== DATA SUPPLIED ==

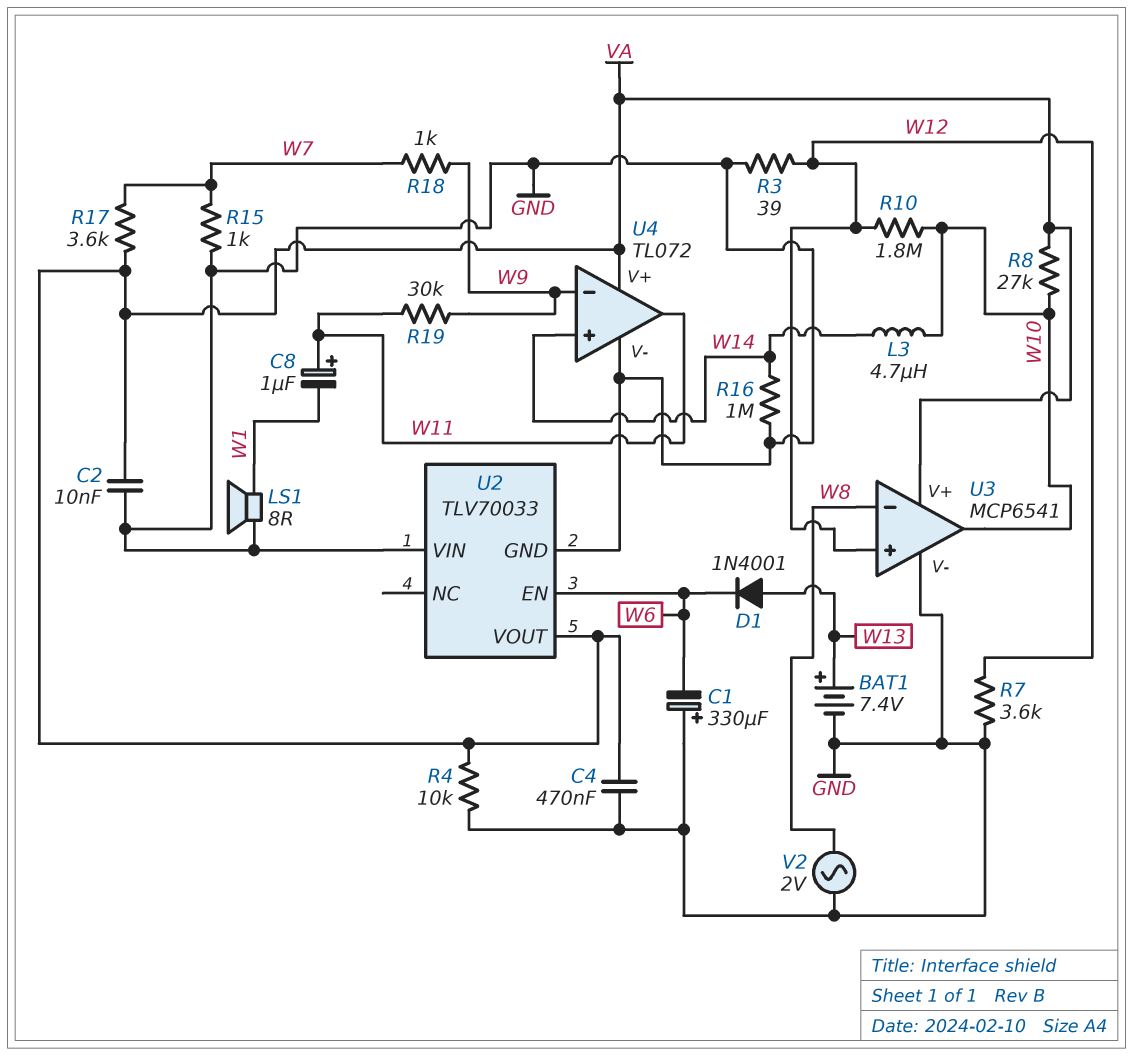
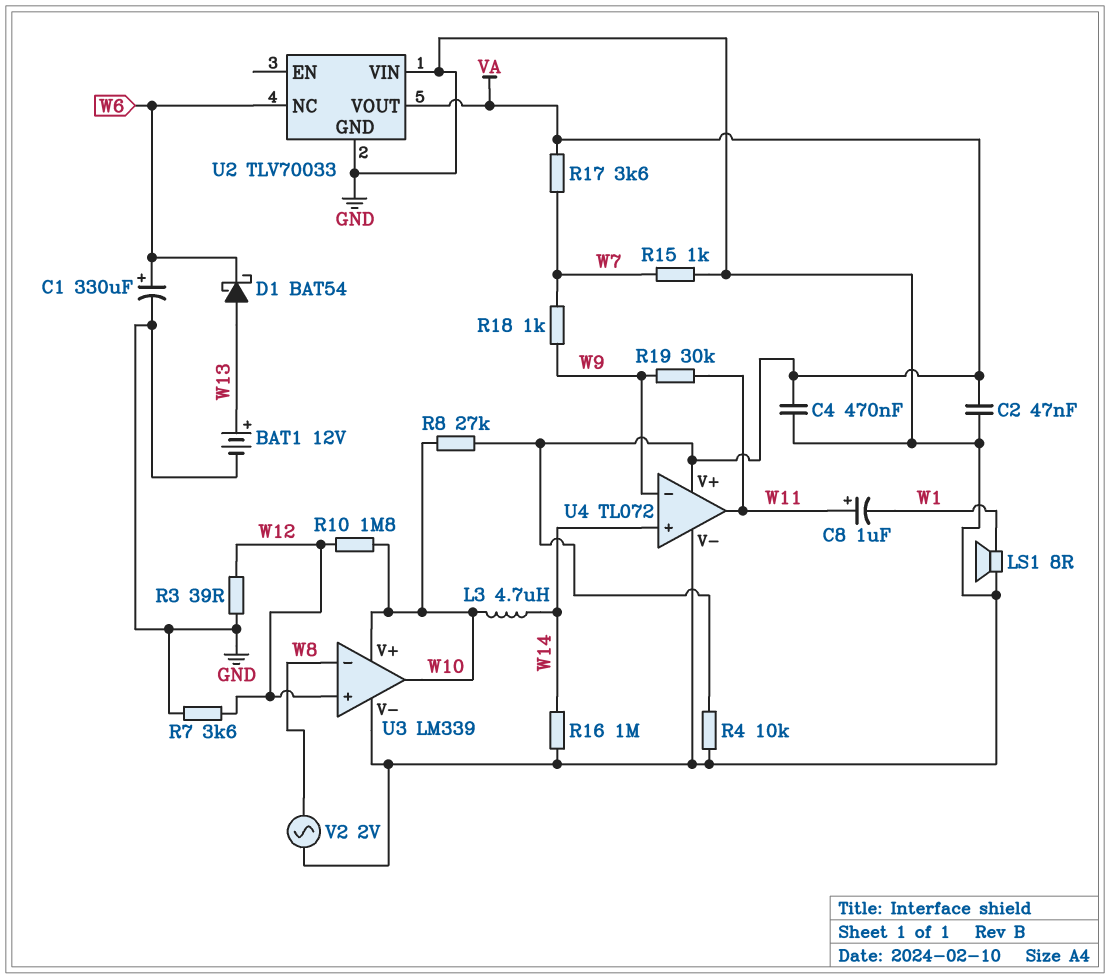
BAT1: 7.4V (plus W13, minus GND) -> 12V (plus W13, minus GND)
C1: 330uF (plus GND, minus W6) -> 330uF (plus W6, minus GND)
C2: 10nF (GND, VA) -> 47nF (GND, VA)
D1: diode 1N4001 (A W13, K W6) -> schottky BAT54 (A W13, K W6)
U2 pin EN: W6 -> none
U2 pin NC: none -> W6
U3: MCP6541 -> LM339
U3 pin V+: VA -> W10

===

◆ THE TASK ◆
Print each record exactly as it stands, omitting the pictures.

◆ WRITTEN ANSWER ◆
BAT1: 7.4V (plus W13, minus GND) -> 12V (plus W13, minus GND)
C1: 330uF (plus GND, minus W6) -> 330uF (plus W6, minus GND)
C2: 10nF (GND, VA) -> 47nF (GND, VA)
D1: diode 1N4001 (A W13, K W6) -> schottky BAT54 (A W13, K W6)
U2 pin EN: W6 -> none
U2 pin NC: none -> W6
U3: MCP6541 -> LM339
U3 pin V+: VA -> W10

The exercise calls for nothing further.